- **Goal of the exercise**
Each line of the listing that contains "degrees" should be found and copied.

- **Dataset extract**

....................

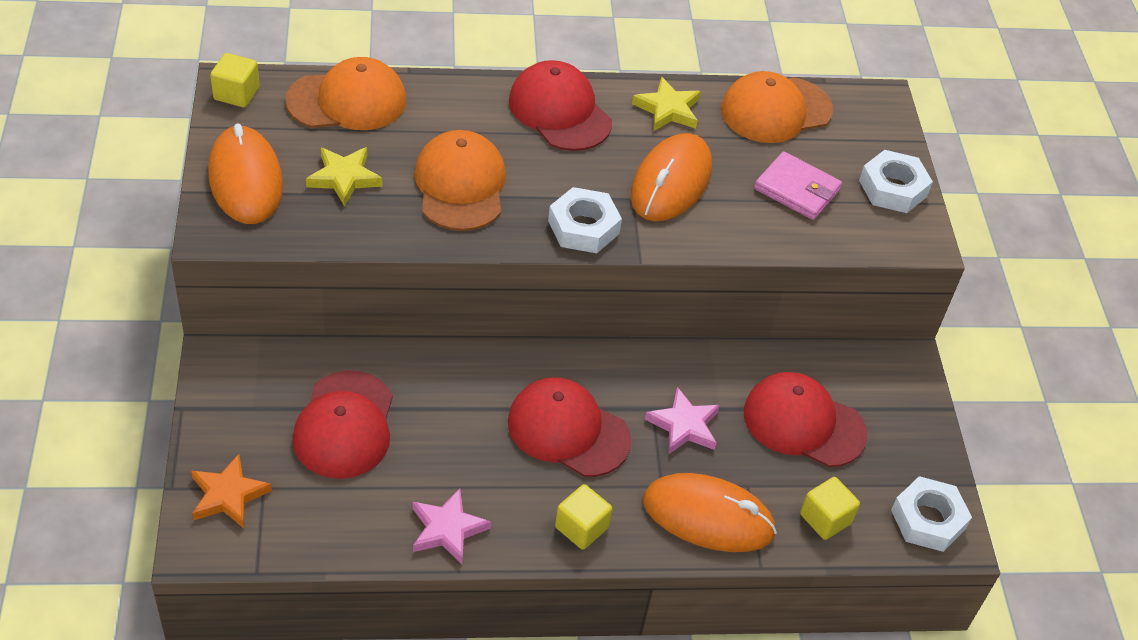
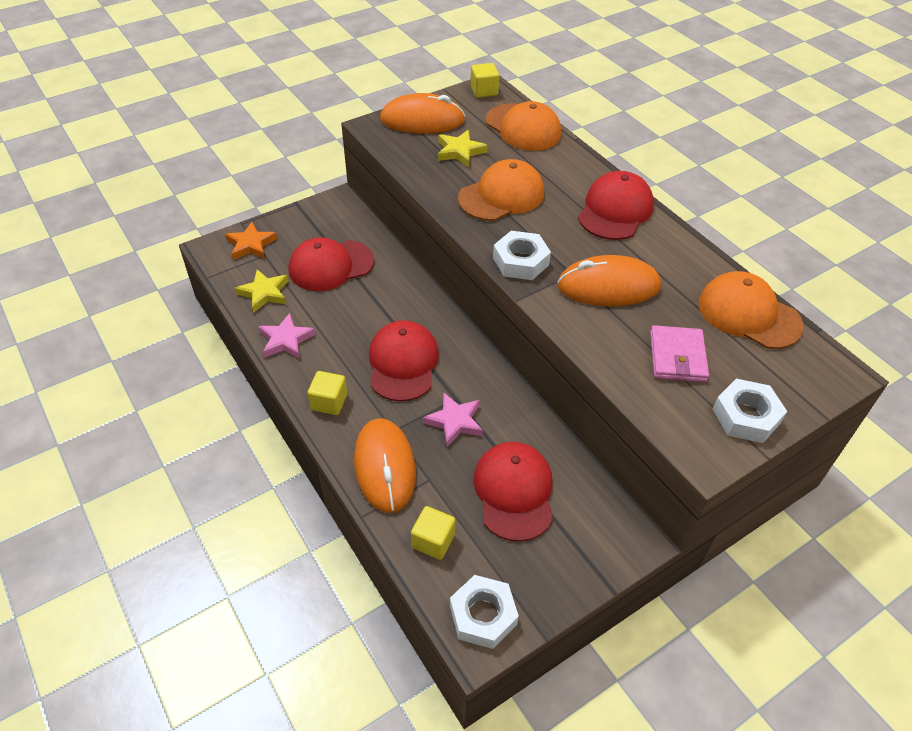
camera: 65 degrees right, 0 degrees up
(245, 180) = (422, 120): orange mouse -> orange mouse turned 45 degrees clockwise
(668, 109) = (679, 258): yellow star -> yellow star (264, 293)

....................

- **Written answer**
camera: 65 degrees right, 0 degrees up
(245, 180) = (422, 120): orange mouse -> orange mouse turned 45 degrees clockwise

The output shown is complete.